- _The task_
Write each entry again exactly as shown, but without the images it holds.

- _Data supplied_

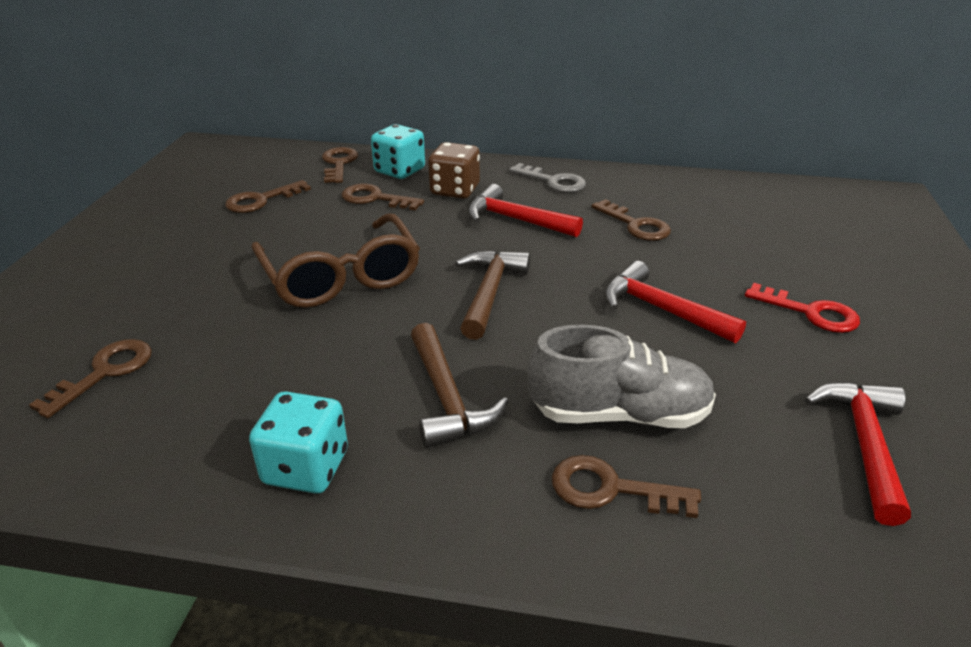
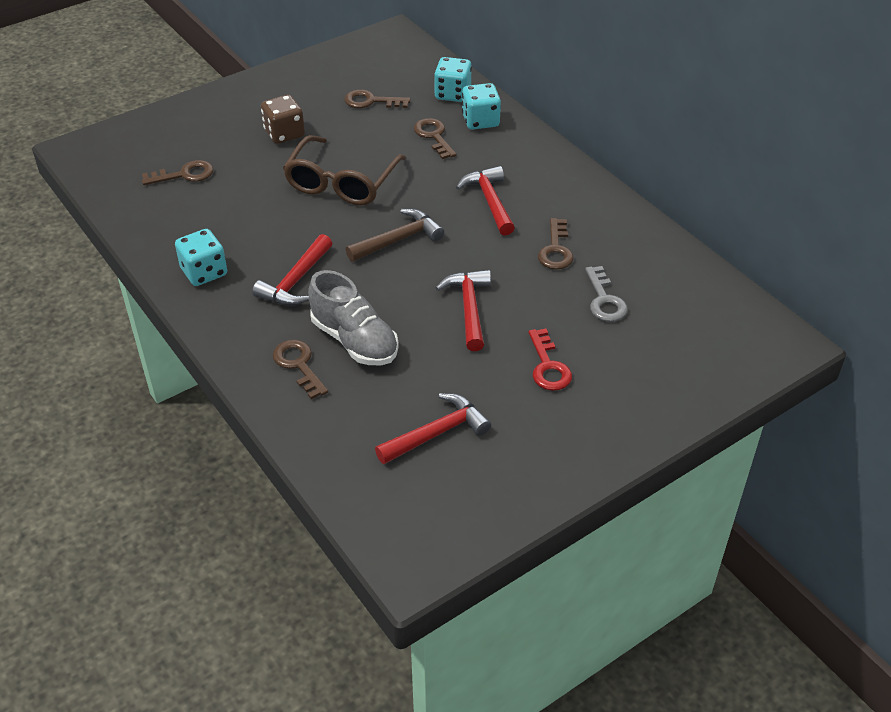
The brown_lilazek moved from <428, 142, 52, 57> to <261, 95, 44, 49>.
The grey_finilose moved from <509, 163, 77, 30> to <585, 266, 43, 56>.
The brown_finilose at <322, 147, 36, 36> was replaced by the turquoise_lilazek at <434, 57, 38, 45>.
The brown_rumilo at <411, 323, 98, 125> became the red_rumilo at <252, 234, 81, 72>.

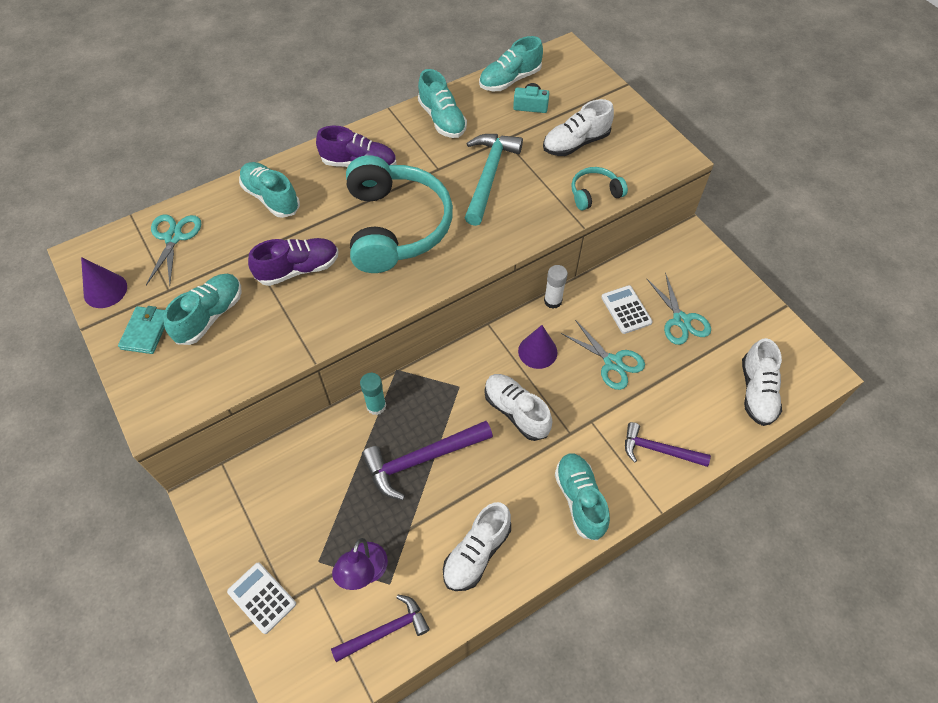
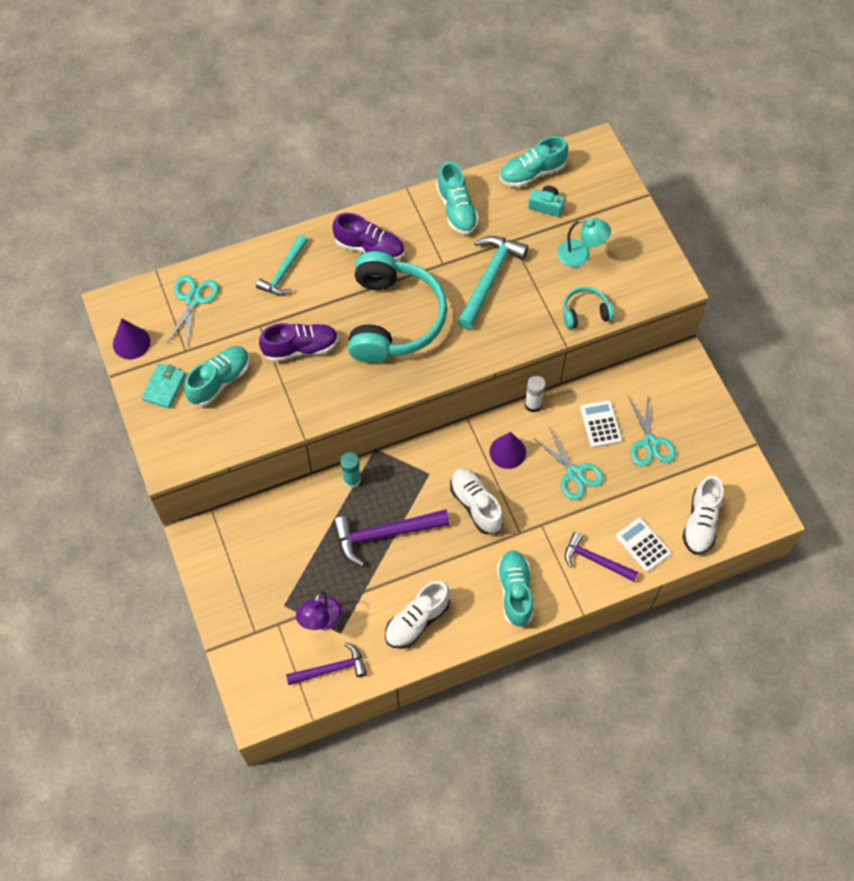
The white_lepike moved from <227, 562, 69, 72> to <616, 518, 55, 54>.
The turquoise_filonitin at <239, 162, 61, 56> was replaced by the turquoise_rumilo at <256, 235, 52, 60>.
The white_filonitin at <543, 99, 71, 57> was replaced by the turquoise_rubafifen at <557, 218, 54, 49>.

- _Exercise response_
The brown_lilazek moved from <428, 142, 52, 57> to <261, 95, 44, 49>.
The grey_finilose moved from <509, 163, 77, 30> to <585, 266, 43, 56>.
The brown_finilose at <322, 147, 36, 36> was replaced by the turquoise_lilazek at <434, 57, 38, 45>.
The brown_rumilo at <411, 323, 98, 125> became the red_rumilo at <252, 234, 81, 72>.

The white_lepike moved from <227, 562, 69, 72> to <616, 518, 55, 54>.
The turquoise_filonitin at <239, 162, 61, 56> was replaced by the turquoise_rumilo at <256, 235, 52, 60>.
The white_filonitin at <543, 99, 71, 57> was replaced by the turquoise_rubafifen at <557, 218, 54, 49>.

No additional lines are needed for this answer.